**Instruction**
Give only the number of lines where "section" occurs.

### Input

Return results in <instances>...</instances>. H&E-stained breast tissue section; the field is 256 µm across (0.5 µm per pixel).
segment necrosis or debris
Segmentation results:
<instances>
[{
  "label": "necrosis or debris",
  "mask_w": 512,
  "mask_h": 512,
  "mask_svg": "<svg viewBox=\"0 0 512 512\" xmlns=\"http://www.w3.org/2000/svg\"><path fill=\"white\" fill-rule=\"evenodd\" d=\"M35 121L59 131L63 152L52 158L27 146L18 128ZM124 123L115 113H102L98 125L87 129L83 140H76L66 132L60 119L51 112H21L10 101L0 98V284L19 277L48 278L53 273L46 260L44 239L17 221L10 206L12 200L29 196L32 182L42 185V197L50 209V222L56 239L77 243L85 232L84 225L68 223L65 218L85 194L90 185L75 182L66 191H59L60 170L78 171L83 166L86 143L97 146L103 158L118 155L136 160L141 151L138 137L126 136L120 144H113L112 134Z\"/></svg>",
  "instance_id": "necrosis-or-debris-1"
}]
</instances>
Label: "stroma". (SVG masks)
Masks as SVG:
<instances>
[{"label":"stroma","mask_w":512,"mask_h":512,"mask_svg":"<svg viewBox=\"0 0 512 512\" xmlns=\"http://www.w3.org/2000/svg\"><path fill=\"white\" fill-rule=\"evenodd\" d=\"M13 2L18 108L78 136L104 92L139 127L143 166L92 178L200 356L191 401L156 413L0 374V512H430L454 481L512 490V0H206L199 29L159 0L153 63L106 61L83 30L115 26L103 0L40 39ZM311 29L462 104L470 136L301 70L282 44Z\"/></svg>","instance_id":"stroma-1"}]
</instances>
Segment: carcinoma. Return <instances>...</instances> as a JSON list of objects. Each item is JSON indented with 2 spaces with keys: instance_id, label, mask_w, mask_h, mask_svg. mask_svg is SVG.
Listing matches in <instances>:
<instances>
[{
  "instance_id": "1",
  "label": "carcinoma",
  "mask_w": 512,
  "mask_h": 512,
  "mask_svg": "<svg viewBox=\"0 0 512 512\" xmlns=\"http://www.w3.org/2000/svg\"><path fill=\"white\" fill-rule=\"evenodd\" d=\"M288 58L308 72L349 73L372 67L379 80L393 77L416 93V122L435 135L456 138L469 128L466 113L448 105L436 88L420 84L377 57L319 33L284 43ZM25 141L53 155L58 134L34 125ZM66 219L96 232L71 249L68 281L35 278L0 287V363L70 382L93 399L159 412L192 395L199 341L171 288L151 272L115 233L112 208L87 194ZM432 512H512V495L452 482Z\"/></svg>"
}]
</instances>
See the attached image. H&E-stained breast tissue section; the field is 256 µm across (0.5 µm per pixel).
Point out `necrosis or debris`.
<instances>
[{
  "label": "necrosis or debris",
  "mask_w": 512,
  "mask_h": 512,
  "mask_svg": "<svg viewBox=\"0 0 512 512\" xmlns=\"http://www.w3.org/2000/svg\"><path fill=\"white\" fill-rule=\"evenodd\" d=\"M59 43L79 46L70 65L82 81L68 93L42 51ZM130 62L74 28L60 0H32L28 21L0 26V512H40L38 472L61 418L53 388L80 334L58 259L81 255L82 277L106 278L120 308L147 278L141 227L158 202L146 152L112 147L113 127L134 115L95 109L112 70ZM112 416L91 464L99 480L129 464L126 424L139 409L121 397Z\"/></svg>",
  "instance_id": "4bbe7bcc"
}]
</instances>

######

**Expected answer**
2